[TO DO] Omitting all pictures, retype the entries below exactly as given.
=-=-=-=-=
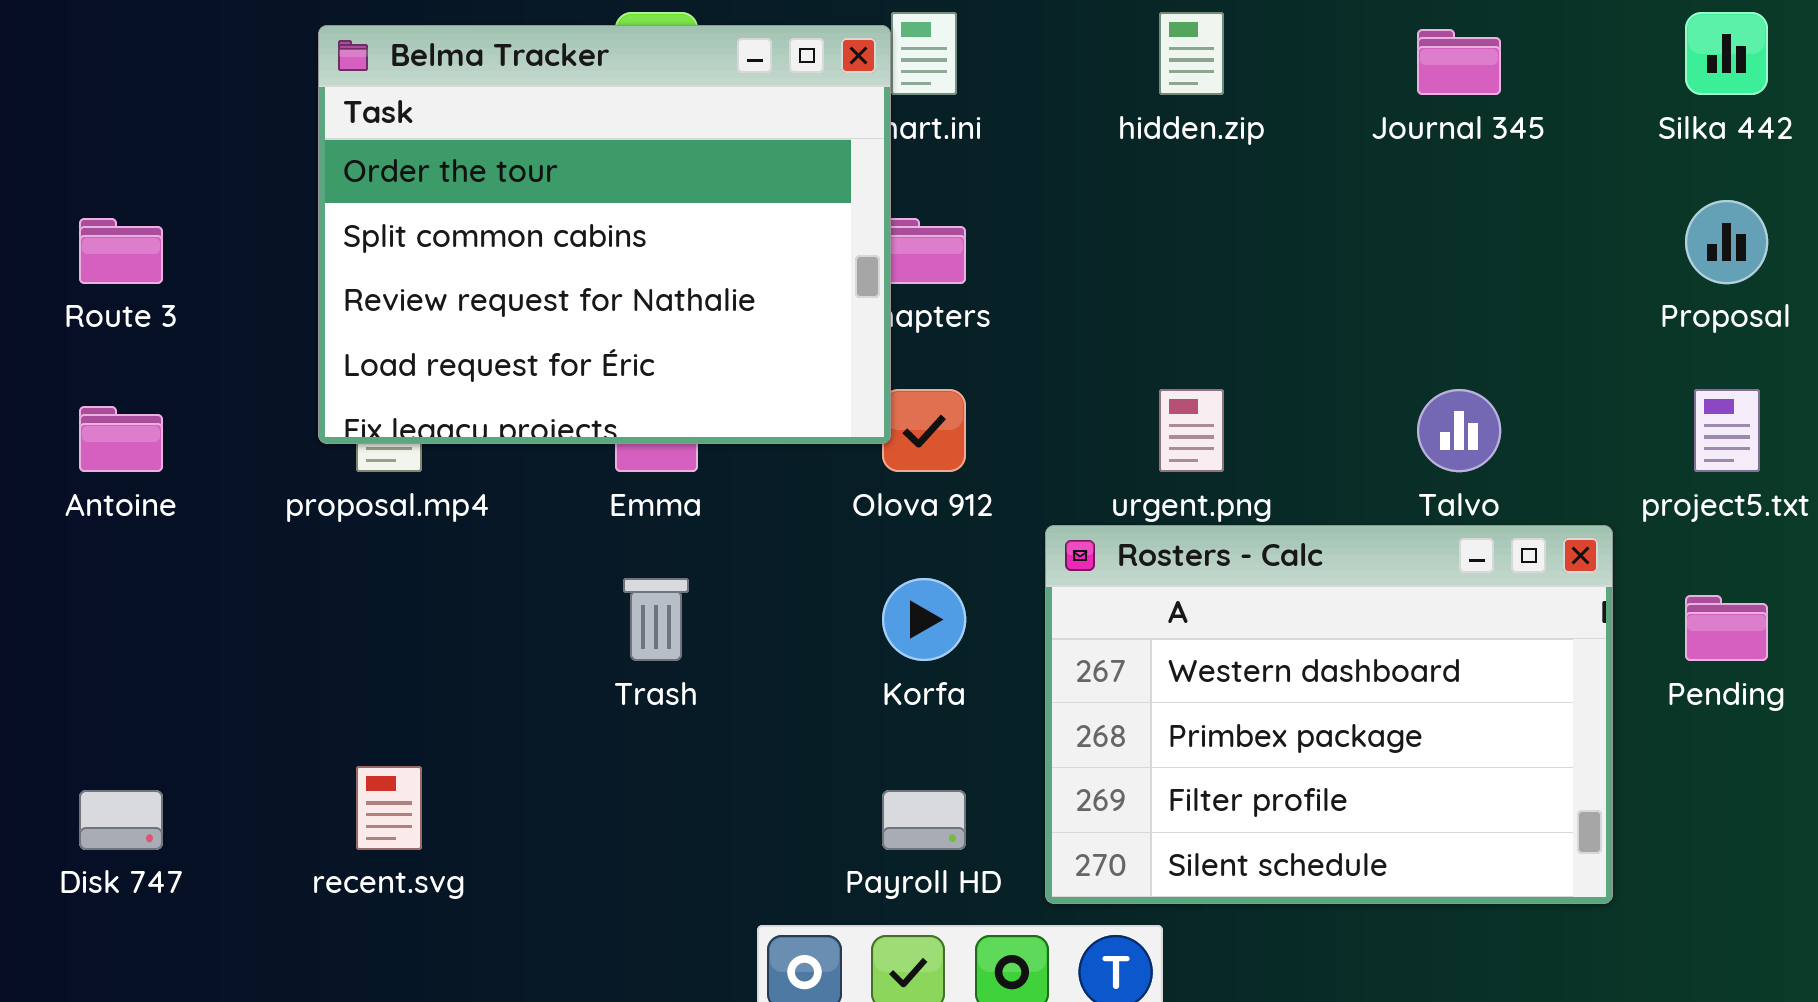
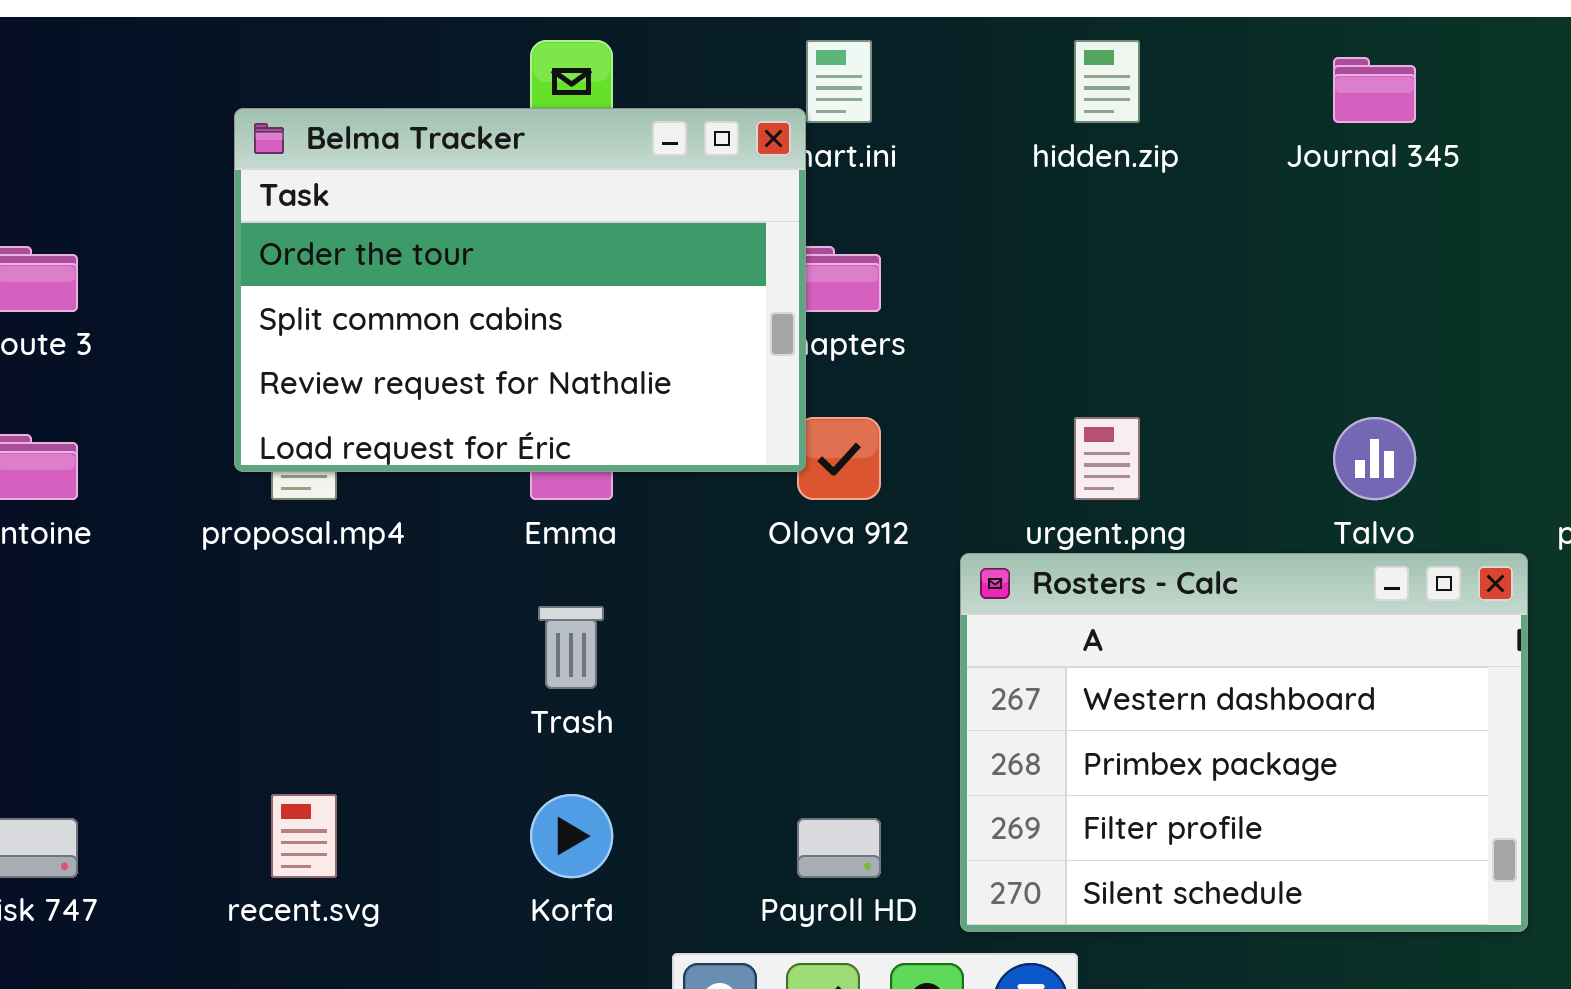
Belma Tracker: [318,25,891,444] -> [234,108,806,472], resized
Korfa: [882,578,966,661] -> [530,794,613,878], moved

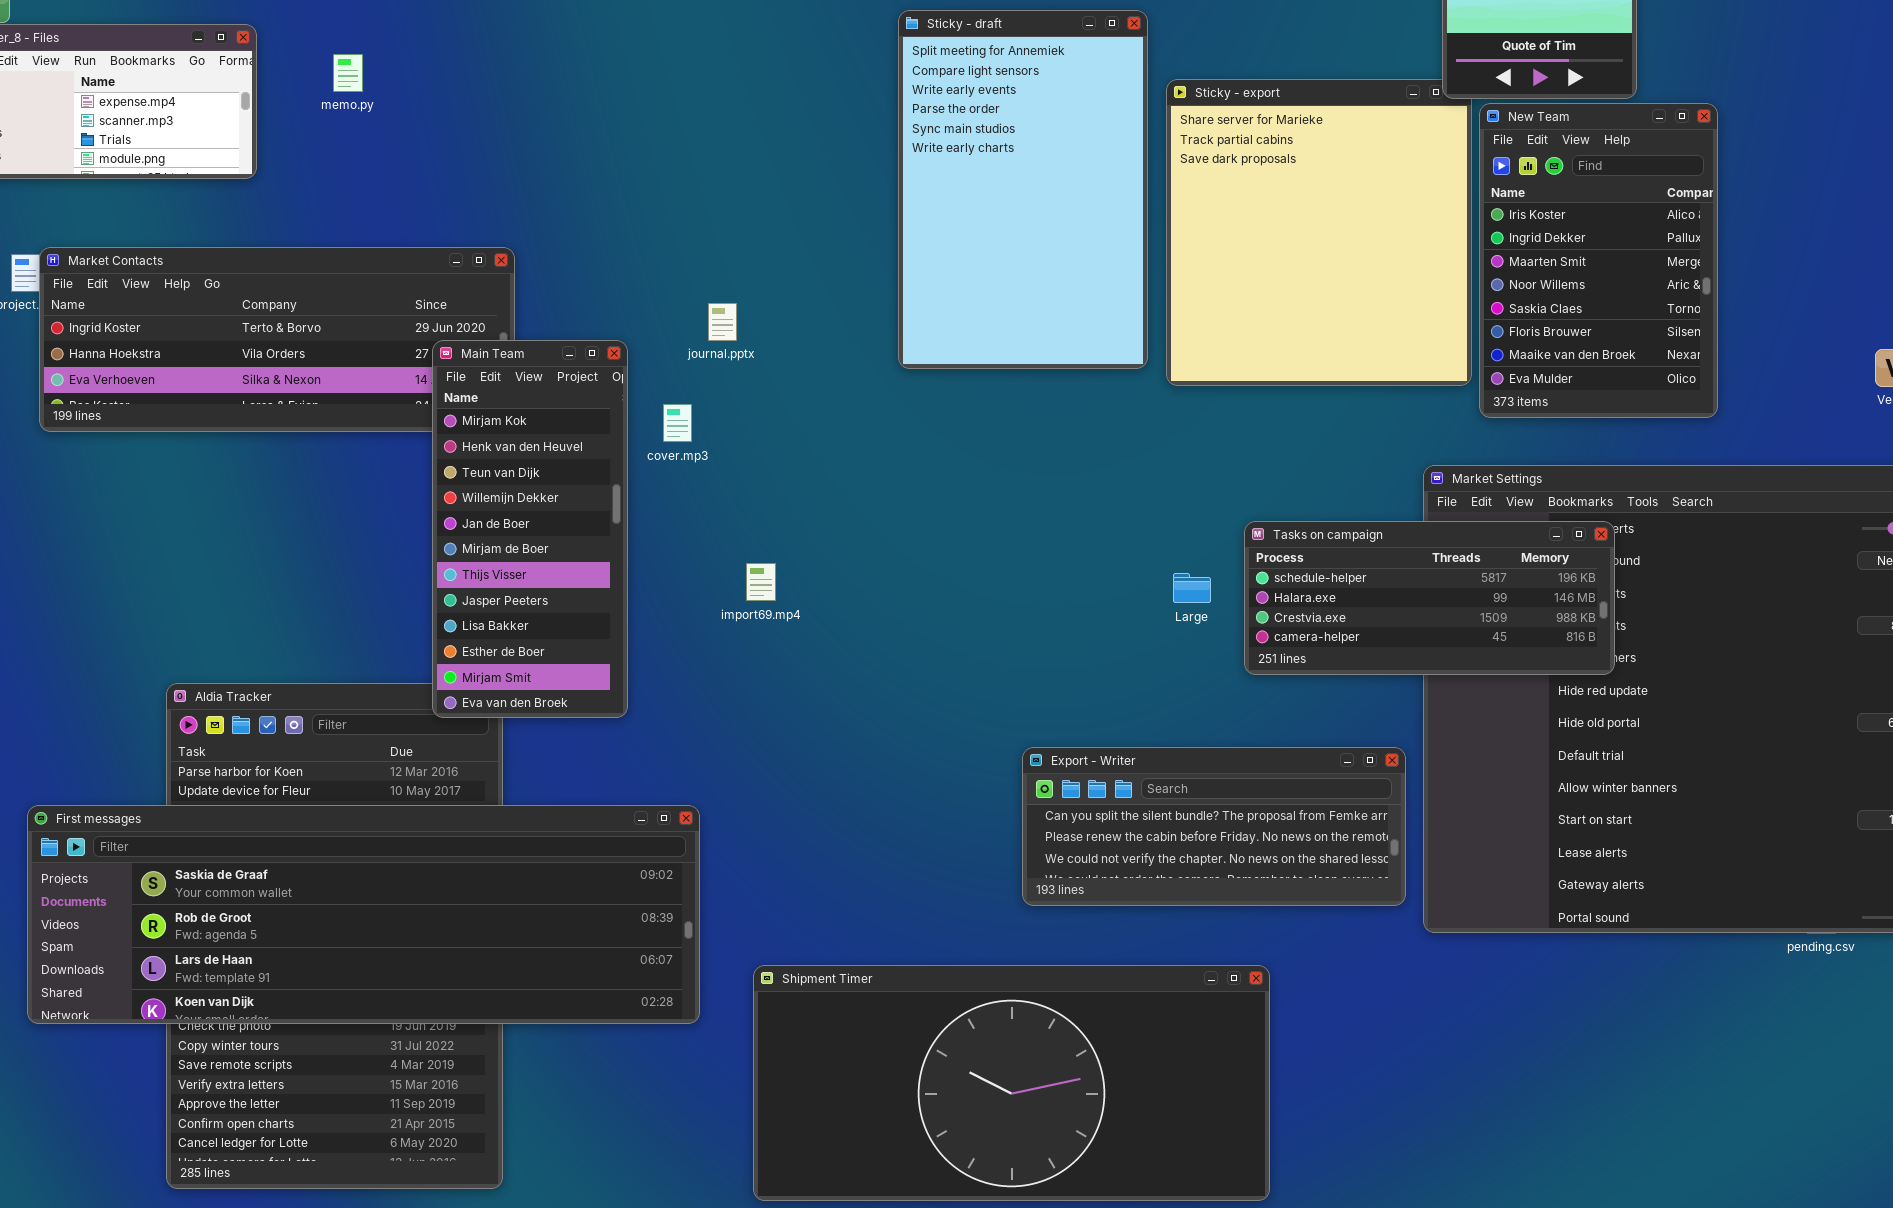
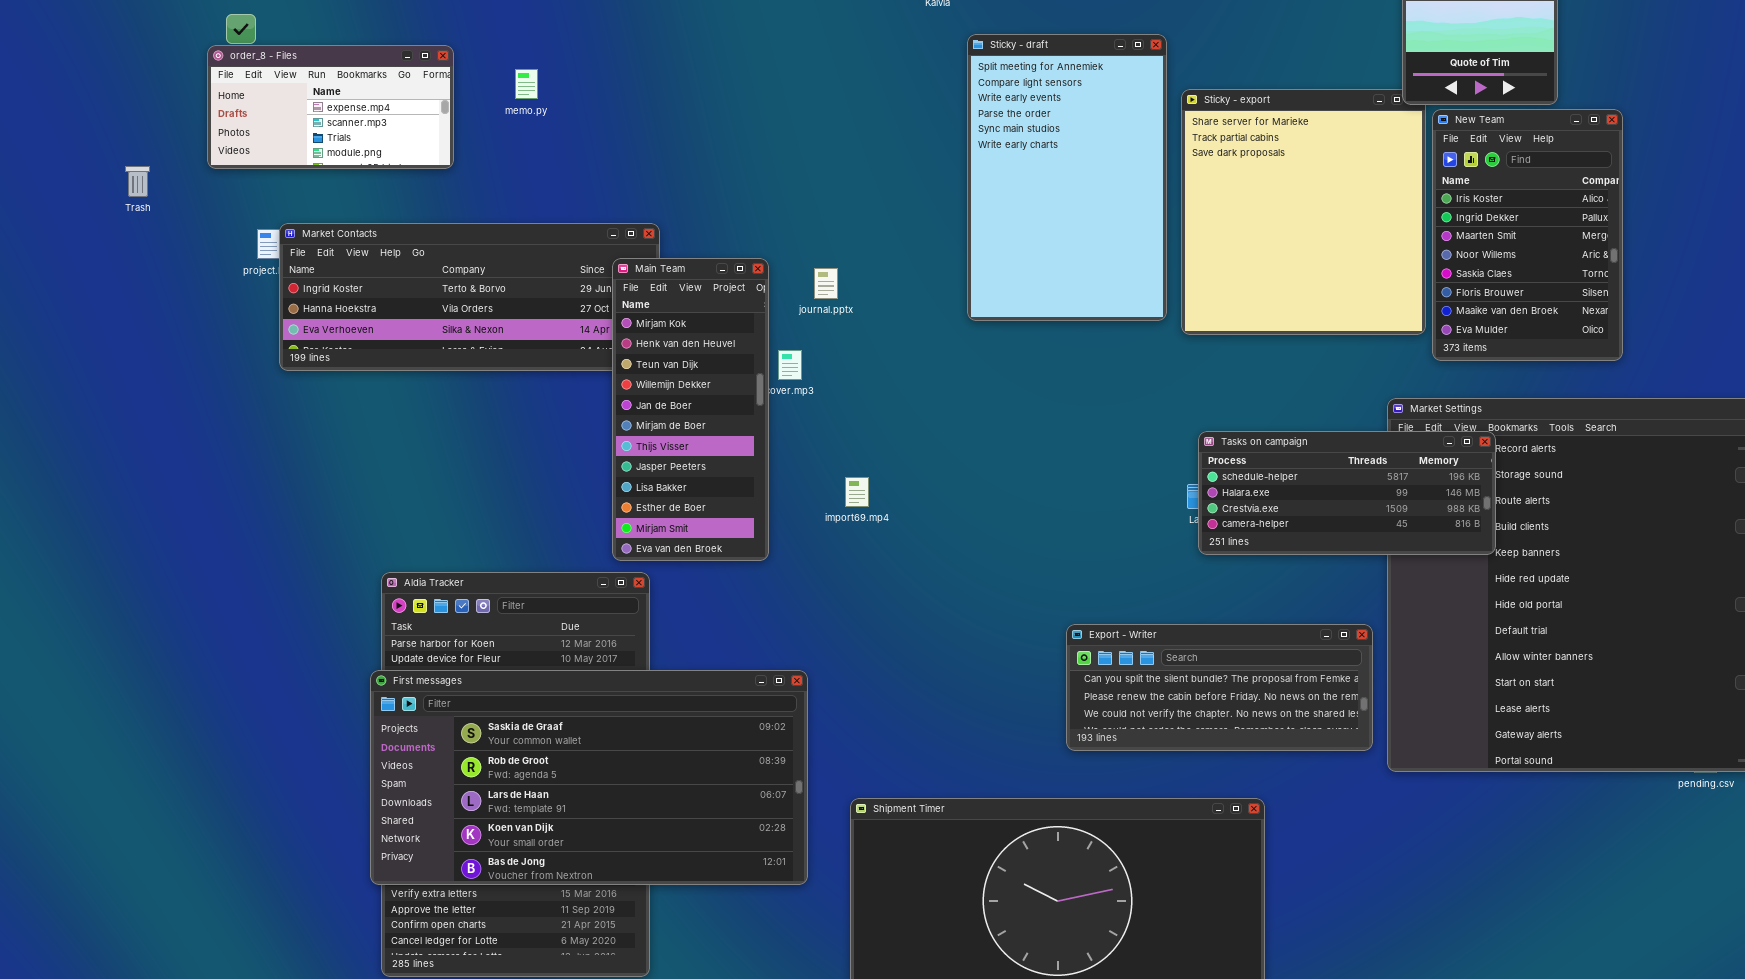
Main Team: [432,340,628,718] -> [612,258,769,561], moved
Tasks on campaign: [1244,521,1615,675] -> [1198,431,1496,555], moved
First messages: [27,805,700,1024] -> [370,670,808,885], resized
=-=-=-=-=
[TASK OUTPUT]
Belma Tracker: [318,25,891,444] -> [234,108,806,472], resized
Korfa: [882,578,966,661] -> [530,794,613,878], moved

Main Team: [432,340,628,718] -> [612,258,769,561], moved
Tasks on campaign: [1244,521,1615,675] -> [1198,431,1496,555], moved
First messages: [27,805,700,1024] -> [370,670,808,885], resized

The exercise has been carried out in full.